[Assigned task] Only the lines from the one with "U13: NOT (in" through the end of the data below belong in the answer, restated word for word, pictures excluded.

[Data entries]

-=-=-

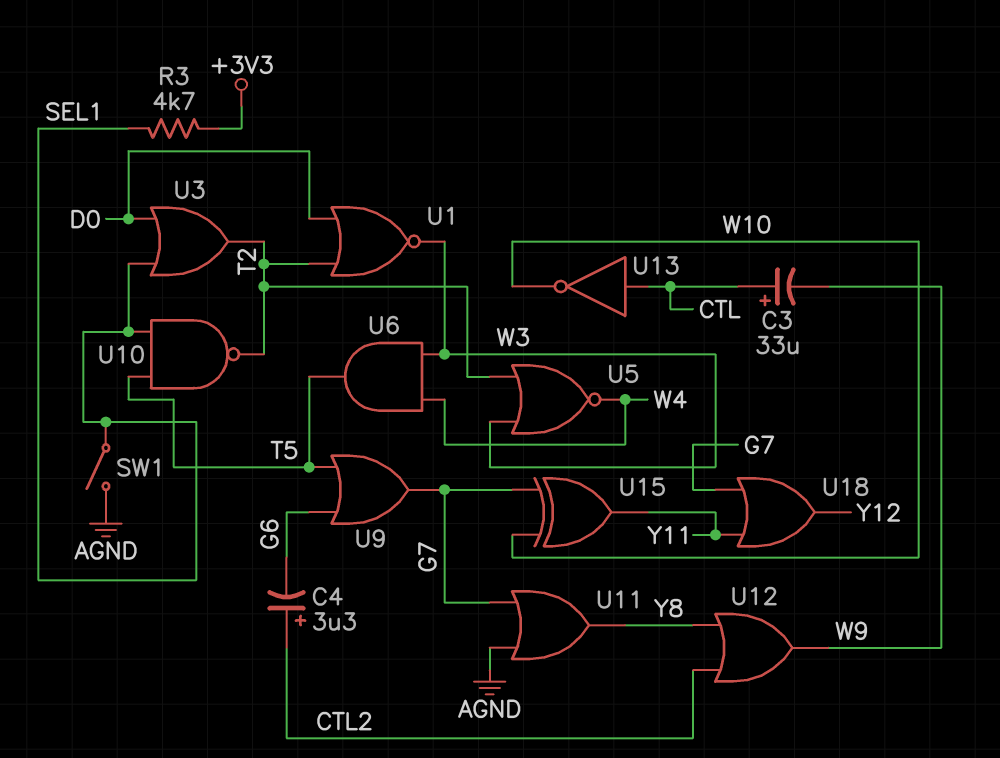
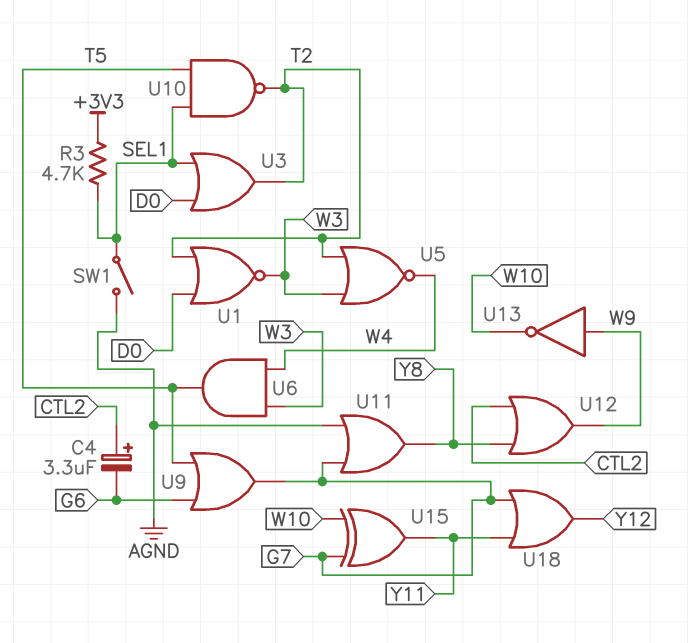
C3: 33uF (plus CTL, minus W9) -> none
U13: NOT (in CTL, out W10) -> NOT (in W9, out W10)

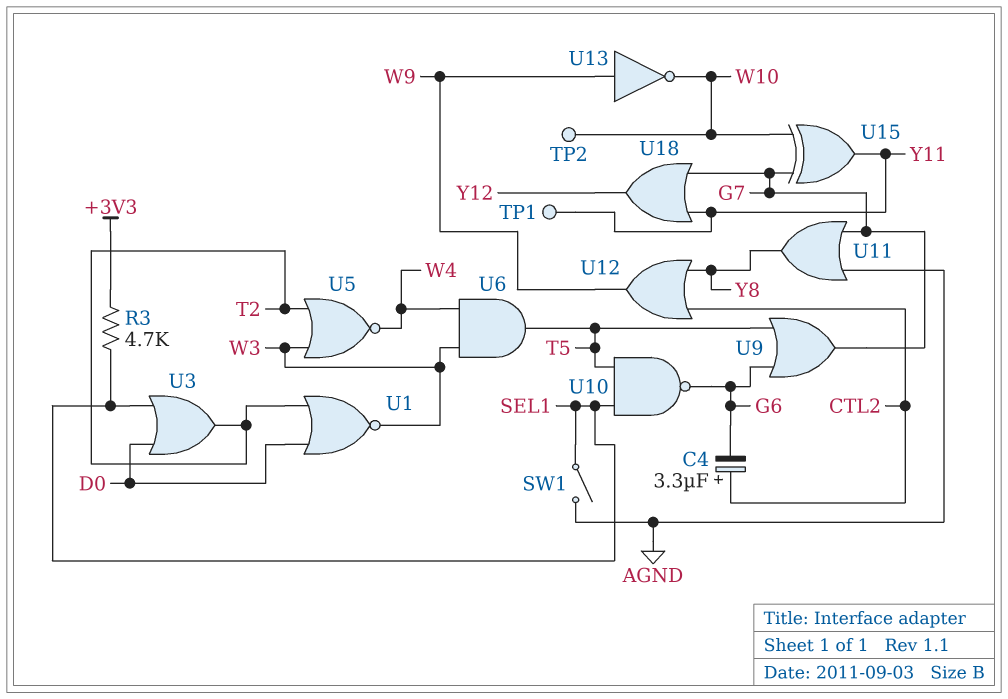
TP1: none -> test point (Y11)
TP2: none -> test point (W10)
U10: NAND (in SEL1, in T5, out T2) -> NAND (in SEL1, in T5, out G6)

-=-=-

[The completed task]
U13: NOT (in CTL, out W10) -> NOT (in W9, out W10)

TP1: none -> test point (Y11)
TP2: none -> test point (W10)
U10: NAND (in SEL1, in T5, out T2) -> NAND (in SEL1, in T5, out G6)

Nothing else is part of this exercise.